EXERCISE PROMPT: Lines that include "camera" make up the answer; copy all of them from the data below.

[Items from a data source]
■ ■ ■ ■

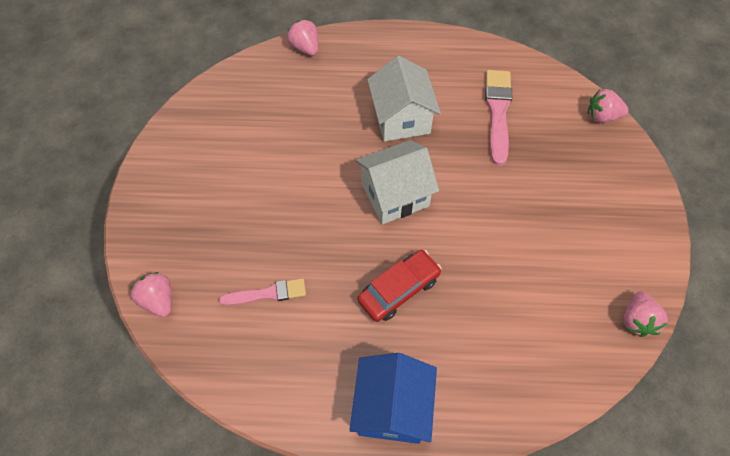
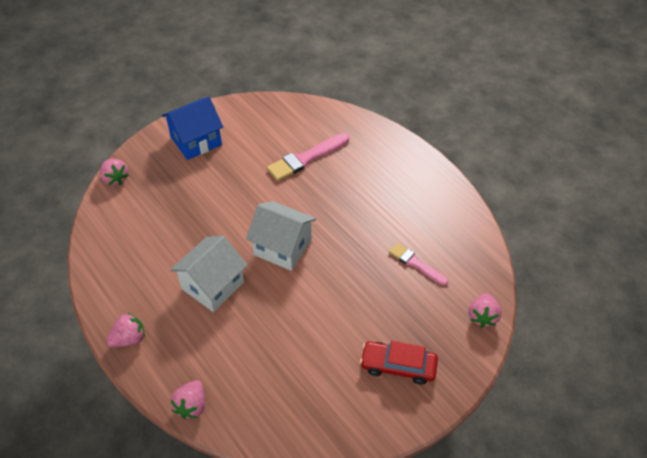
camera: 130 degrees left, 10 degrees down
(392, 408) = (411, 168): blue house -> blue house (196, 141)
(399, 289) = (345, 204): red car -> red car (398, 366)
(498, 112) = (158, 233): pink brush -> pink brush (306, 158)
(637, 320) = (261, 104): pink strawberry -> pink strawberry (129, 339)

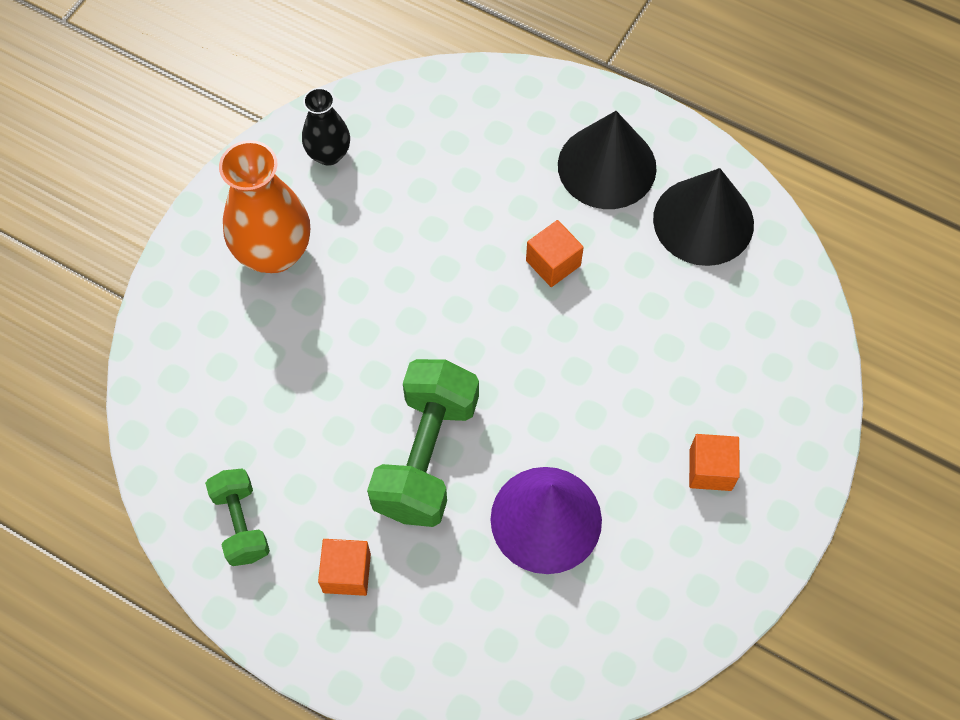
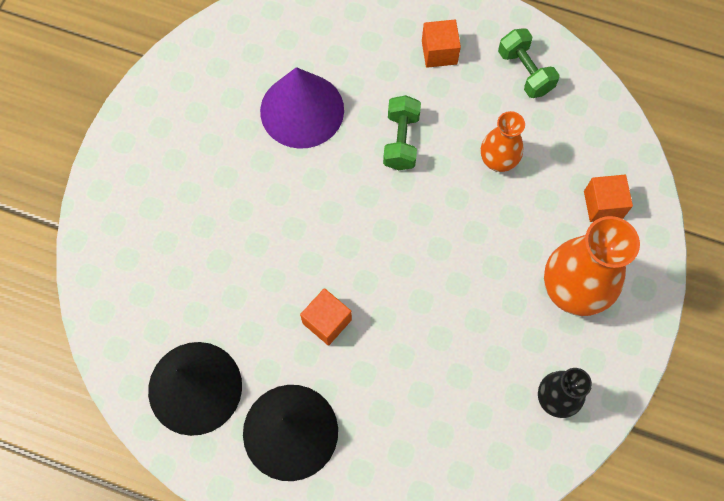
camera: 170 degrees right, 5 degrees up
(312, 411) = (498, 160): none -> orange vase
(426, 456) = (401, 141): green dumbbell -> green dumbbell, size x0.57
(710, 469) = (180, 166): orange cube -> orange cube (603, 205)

■ ■ ■ ■

YOUR SOLUTION:
camera: 130 degrees left, 10 degrees down
camera: 170 degrees right, 5 degrees up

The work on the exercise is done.